SET EXERCISE – Set out the records as a Markdown table with the columns Row and Line, starting with the line that contains "learner [534, 548]" and going on through the line that contains "pyautogui.click(x=1091, y=502)". Leave out blank lines and include nothing else.

--- start DATA TO PROCESS ---

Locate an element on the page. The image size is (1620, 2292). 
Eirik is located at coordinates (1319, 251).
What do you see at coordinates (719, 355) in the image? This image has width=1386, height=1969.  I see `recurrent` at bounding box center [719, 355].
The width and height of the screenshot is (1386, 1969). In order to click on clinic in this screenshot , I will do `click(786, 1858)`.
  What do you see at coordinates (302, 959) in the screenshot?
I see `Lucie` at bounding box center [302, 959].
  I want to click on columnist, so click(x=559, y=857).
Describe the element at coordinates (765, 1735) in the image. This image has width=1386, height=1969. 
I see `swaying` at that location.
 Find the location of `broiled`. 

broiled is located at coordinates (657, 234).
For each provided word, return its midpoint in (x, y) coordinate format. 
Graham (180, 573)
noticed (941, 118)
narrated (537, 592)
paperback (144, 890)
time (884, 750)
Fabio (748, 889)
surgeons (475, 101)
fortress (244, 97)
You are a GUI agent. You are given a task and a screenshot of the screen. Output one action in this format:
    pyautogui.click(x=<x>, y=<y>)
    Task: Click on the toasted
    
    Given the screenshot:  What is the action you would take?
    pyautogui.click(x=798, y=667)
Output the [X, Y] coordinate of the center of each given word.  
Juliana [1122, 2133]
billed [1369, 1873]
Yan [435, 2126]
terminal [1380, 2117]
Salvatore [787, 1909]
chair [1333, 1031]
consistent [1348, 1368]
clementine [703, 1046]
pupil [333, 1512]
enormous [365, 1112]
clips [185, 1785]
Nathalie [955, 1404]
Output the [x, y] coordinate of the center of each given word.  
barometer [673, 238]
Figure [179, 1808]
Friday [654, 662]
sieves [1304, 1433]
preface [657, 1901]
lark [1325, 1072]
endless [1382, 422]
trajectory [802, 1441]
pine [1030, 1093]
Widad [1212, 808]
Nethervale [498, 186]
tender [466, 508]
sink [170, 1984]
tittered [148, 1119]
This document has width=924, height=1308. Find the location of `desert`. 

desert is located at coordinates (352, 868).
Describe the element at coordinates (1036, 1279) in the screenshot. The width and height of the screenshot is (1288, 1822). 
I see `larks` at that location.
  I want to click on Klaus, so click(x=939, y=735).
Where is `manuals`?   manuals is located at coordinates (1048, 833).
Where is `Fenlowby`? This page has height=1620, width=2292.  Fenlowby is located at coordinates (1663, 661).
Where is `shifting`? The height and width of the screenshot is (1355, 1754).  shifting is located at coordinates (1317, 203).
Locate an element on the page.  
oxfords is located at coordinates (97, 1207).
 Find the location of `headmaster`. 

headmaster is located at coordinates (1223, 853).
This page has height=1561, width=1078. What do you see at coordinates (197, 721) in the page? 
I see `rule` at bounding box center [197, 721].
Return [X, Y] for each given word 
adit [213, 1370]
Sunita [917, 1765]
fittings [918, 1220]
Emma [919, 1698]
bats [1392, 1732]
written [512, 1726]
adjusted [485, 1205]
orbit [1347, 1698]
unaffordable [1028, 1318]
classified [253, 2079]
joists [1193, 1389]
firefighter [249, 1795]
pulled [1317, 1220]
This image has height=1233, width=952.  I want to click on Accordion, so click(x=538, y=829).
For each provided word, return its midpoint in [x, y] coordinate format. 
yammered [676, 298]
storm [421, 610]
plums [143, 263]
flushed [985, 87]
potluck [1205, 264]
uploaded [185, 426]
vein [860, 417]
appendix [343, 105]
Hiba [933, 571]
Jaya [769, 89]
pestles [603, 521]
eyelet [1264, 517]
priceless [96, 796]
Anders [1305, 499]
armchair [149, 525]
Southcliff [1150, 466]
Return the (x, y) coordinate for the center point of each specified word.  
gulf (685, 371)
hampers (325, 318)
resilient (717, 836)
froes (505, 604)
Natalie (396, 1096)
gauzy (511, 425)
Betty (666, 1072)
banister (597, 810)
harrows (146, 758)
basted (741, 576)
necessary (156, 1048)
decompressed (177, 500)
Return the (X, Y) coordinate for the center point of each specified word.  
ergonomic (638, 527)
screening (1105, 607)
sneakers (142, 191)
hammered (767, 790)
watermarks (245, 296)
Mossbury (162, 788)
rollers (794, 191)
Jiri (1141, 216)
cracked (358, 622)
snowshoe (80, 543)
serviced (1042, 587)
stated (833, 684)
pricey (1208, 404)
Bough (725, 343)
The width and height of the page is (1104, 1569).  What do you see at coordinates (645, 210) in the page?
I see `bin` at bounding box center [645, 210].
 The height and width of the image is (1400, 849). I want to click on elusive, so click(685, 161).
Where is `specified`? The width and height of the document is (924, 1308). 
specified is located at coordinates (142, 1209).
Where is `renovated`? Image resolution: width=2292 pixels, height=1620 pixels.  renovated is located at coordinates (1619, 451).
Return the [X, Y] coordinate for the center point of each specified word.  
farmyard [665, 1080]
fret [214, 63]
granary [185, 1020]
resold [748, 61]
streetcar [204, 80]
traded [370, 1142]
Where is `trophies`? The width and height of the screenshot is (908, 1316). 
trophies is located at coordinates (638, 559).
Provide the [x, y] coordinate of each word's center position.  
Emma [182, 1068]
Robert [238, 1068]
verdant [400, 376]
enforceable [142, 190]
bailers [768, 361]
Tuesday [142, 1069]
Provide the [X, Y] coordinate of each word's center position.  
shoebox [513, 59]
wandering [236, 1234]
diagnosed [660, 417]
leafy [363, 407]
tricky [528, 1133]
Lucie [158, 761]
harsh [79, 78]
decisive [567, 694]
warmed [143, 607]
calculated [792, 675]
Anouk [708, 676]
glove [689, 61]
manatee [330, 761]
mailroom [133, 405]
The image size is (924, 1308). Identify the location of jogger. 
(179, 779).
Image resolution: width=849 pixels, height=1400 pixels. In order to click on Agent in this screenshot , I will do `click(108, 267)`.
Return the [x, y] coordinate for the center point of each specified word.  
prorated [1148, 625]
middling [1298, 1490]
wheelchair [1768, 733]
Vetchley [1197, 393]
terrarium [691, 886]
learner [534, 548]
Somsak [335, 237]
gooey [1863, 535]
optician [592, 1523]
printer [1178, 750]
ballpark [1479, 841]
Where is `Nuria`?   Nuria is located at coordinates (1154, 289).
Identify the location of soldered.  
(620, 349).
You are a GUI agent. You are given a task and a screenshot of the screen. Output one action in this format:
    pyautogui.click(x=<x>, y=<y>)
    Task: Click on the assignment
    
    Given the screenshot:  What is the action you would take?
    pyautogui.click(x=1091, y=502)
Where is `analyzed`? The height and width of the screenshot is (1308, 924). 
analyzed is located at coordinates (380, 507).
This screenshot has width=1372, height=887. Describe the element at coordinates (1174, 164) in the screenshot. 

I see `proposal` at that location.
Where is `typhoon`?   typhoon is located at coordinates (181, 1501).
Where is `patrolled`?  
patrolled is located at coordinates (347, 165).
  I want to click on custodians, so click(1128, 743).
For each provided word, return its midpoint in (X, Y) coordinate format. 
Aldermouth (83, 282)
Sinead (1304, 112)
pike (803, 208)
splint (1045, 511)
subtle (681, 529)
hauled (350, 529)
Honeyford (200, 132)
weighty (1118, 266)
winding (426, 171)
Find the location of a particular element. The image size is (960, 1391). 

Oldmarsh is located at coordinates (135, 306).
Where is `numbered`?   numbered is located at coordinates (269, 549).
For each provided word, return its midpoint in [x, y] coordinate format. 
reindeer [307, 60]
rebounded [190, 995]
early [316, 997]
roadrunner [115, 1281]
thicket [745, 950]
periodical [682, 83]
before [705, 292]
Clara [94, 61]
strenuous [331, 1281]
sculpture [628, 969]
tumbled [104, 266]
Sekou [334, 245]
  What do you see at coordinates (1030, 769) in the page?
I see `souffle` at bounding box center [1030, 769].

--- end DATA TO PROCESS ---

THE ANSWER –
| Row | Line |
|---|---|
| 1 | learner [534, 548] |
| 2 | Somsak [335, 237] |
| 3 | gooey [1863, 535] |
| 4 | optician [592, 1523] |
| 5 | printer [1178, 750] |
| 6 | ballpark [1479, 841] |
| 7 | Where is `Nuria`?   Nuria is located at coordinates (1154, 289). |
| 8 | Identify the location of soldered.   |
| 9 | (620, 349). |
| 10 | You are a GUI agent. You are given a task and a screenshot of the screen. Output one action in this format: |
| 11 |     pyautogui.click(x=<x>, y=<y>) |
| 12 |     Task: Click on the assignment |
| 13 |     Given the screenshot:  What is the action you would take? |
| 14 |     pyautogui.click(x=1091, y=502) |